Data for this task.
↓

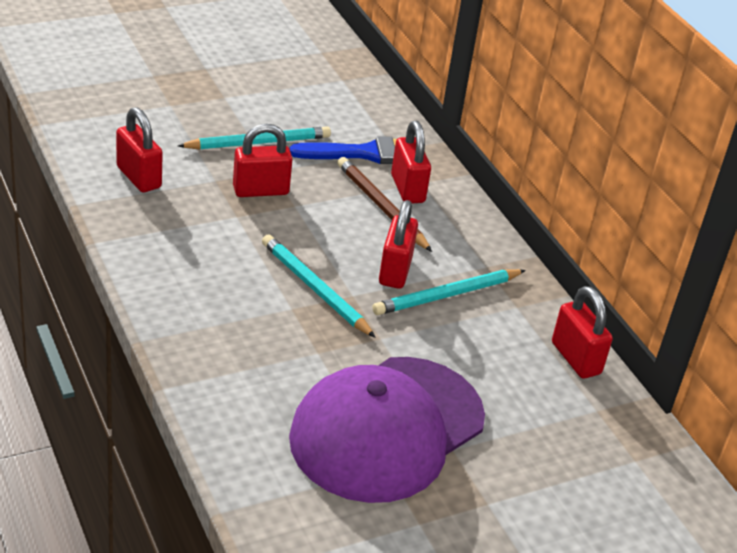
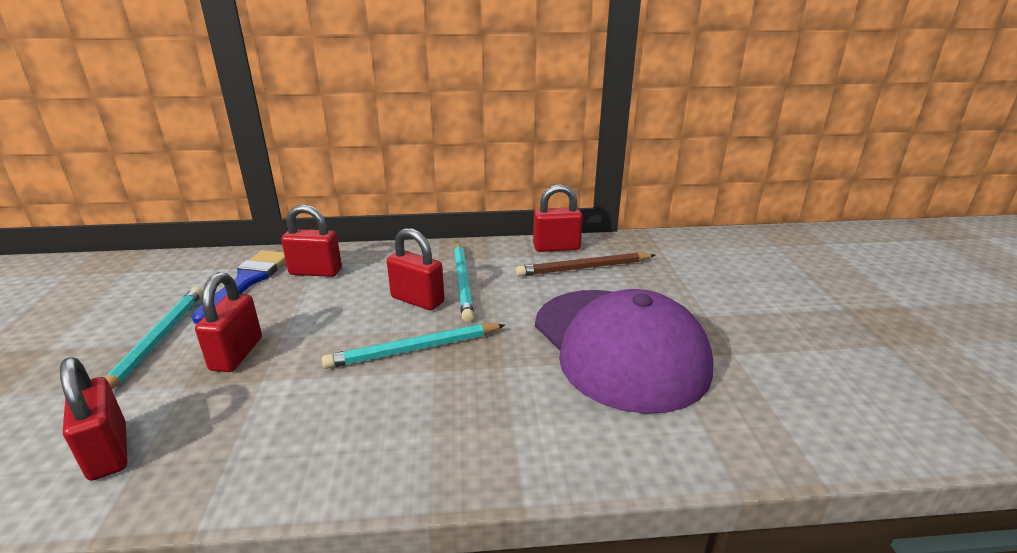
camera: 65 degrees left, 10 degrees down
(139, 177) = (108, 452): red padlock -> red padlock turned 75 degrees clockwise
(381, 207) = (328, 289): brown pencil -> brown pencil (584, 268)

↑
↓

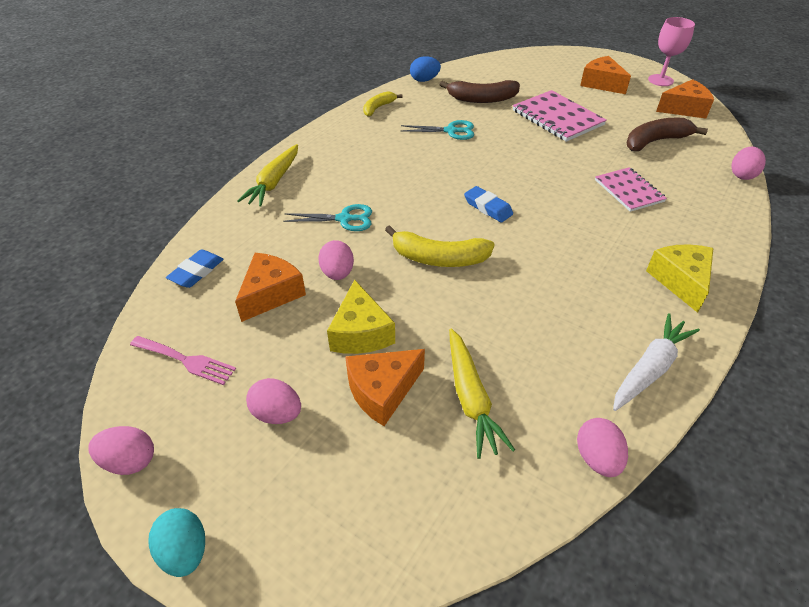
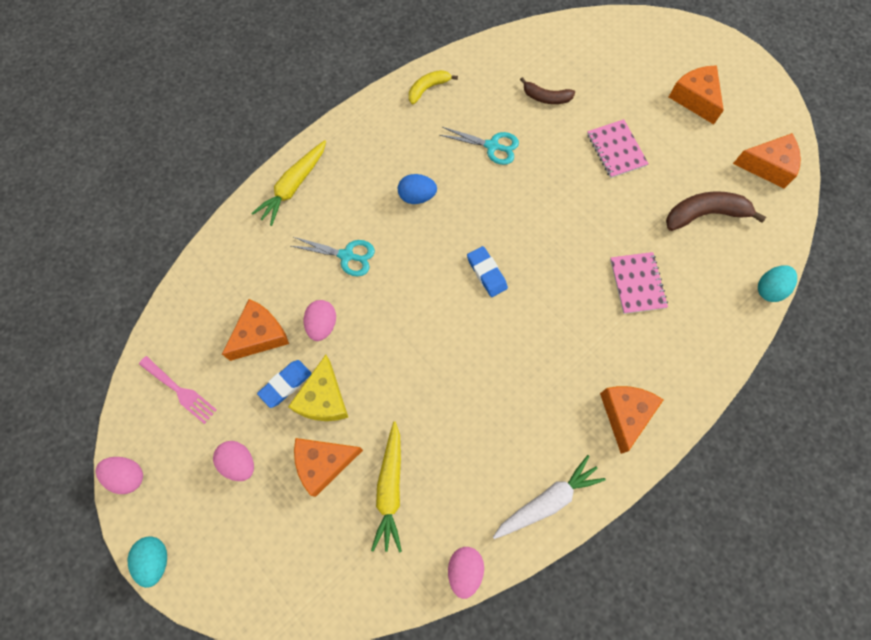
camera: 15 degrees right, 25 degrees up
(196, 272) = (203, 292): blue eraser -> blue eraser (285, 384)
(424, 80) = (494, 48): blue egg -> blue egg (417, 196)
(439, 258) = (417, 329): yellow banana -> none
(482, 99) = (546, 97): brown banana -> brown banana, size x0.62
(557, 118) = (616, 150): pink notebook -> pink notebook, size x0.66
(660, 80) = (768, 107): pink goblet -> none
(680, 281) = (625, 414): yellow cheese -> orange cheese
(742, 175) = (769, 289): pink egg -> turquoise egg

↑
↓

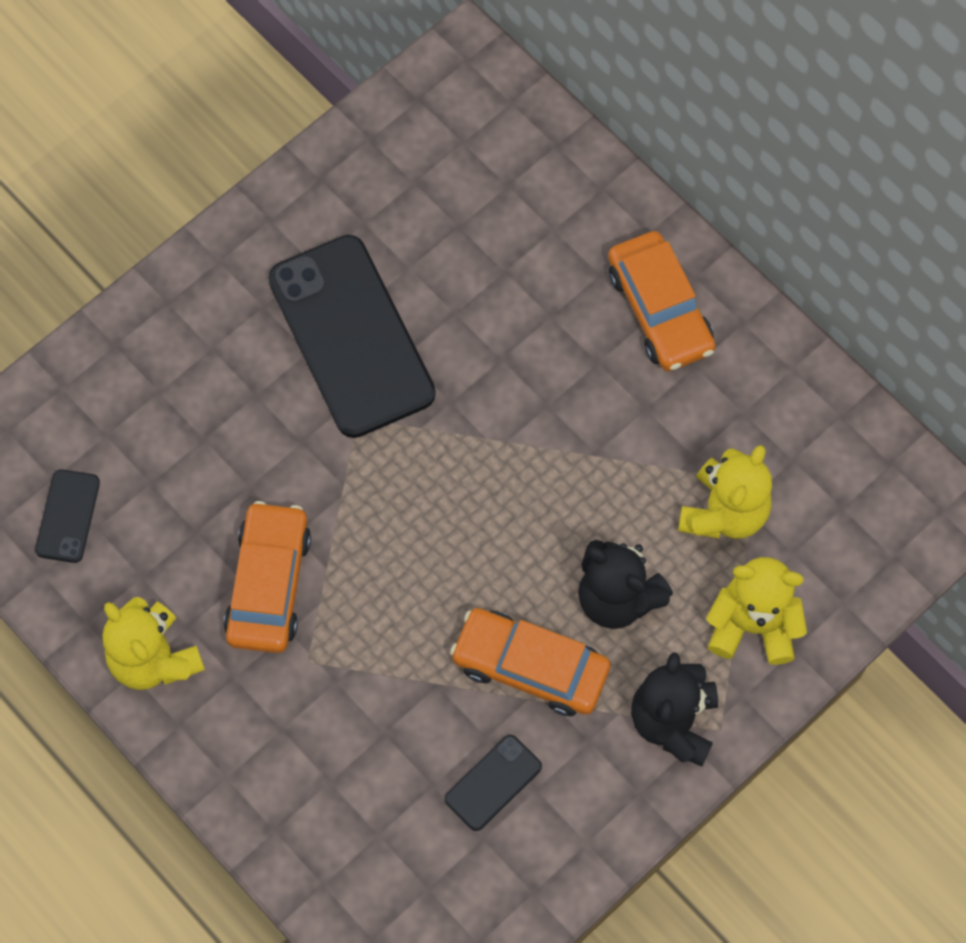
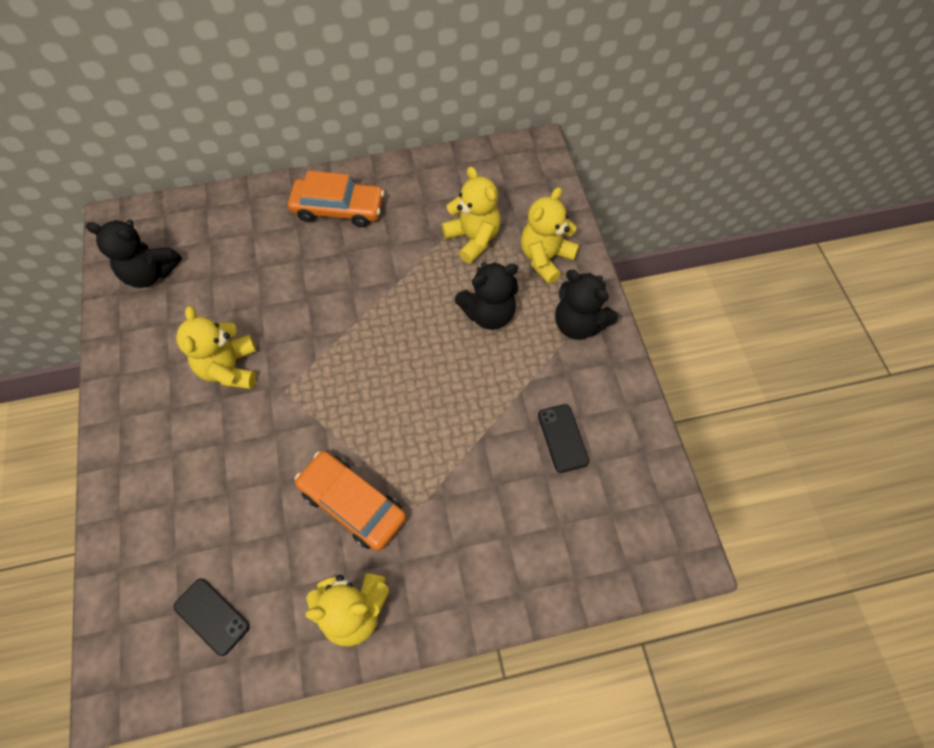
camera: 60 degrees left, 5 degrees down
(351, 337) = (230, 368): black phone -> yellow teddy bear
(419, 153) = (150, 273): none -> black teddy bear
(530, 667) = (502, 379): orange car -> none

↑

What you will do.
Take the lines above from the one containing "camera: 65 degrees left, 10 degrees down" down to the one containing "(381, 207) = (328, 289): brown", and transcribe them exactly, both ends included.

Response.
camera: 65 degrees left, 10 degrees down
(139, 177) = (108, 452): red padlock -> red padlock turned 75 degrees clockwise
(381, 207) = (328, 289): brown pencil -> brown pencil (584, 268)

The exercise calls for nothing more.